What the exercise asks: Starting at the line below holding "(205, 290) = (274, 155): none" and stopping at the line holding "(758, 378) = (552, 470): black", print every line exactly, both ends included, and leave the rest out.

Available data:
......

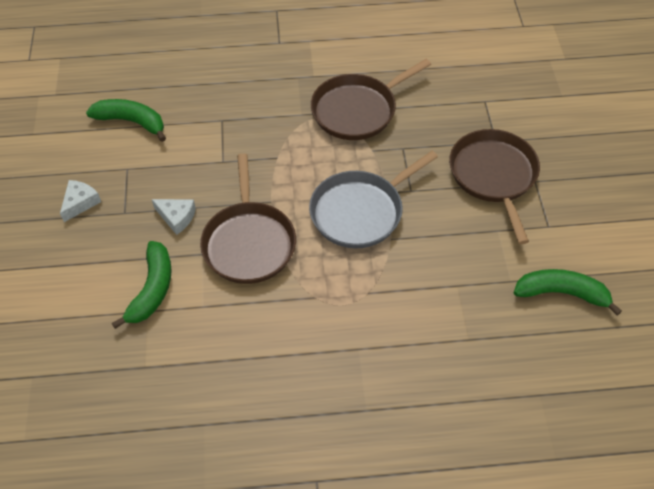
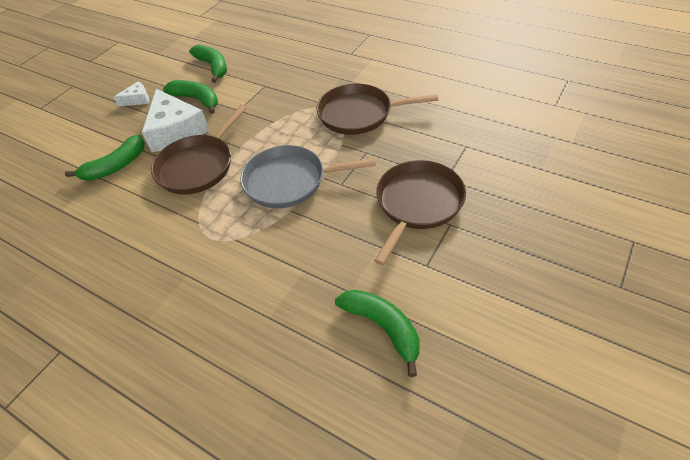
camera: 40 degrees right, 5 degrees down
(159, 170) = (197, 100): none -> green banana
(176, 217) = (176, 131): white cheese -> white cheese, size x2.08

......

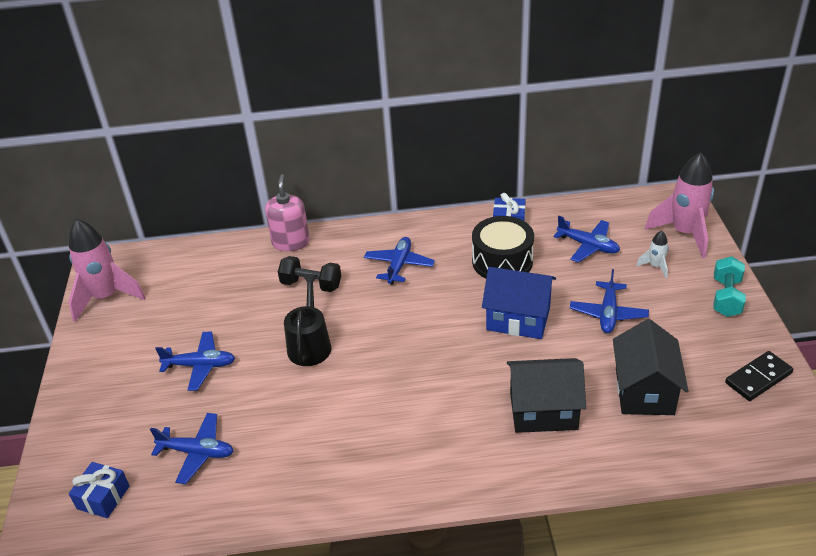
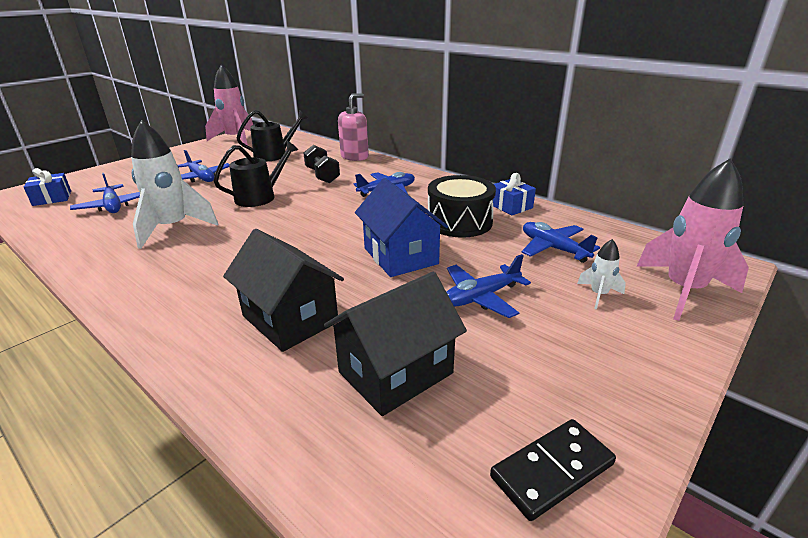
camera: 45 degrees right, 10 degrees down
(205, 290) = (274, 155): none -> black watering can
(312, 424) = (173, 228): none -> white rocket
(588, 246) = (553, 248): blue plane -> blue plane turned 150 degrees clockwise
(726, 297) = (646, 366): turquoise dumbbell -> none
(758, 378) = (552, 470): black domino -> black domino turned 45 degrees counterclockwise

......

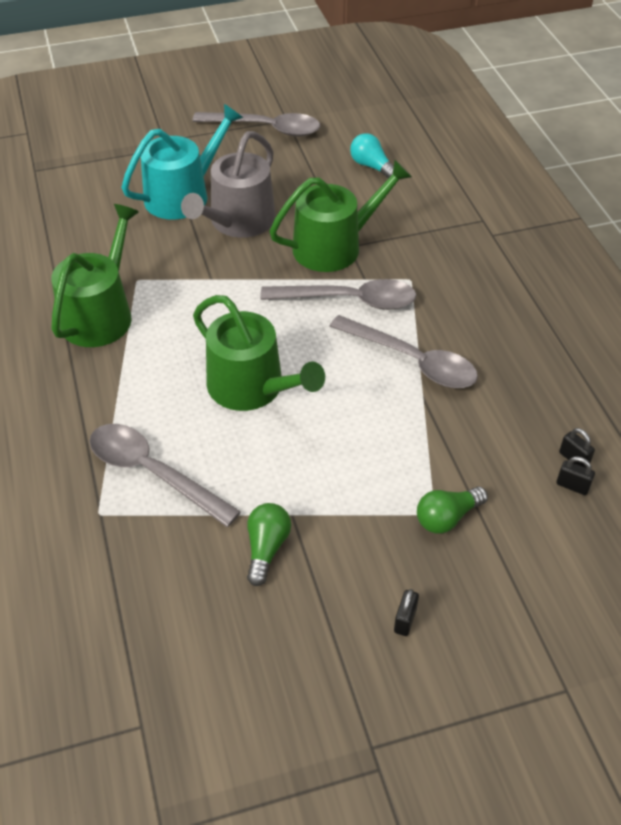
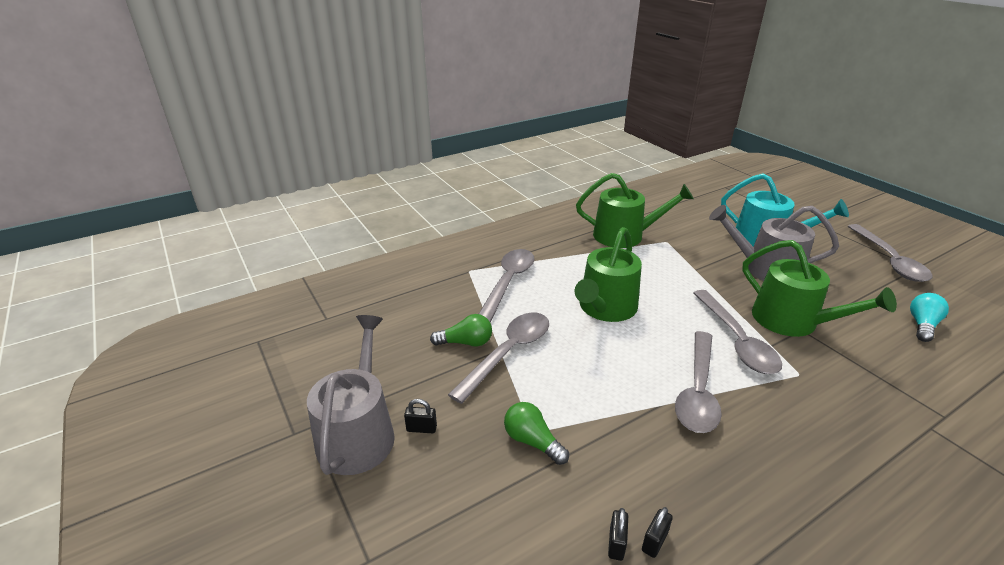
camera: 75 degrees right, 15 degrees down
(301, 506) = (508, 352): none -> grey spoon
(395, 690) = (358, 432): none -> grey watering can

......

Result of this task:
(205, 290) = (274, 155): none -> black watering can
(312, 424) = (173, 228): none -> white rocket
(588, 246) = (553, 248): blue plane -> blue plane turned 150 degrees clockwise
(726, 297) = (646, 366): turquoise dumbbell -> none
(758, 378) = (552, 470): black domino -> black domino turned 45 degrees counterclockwise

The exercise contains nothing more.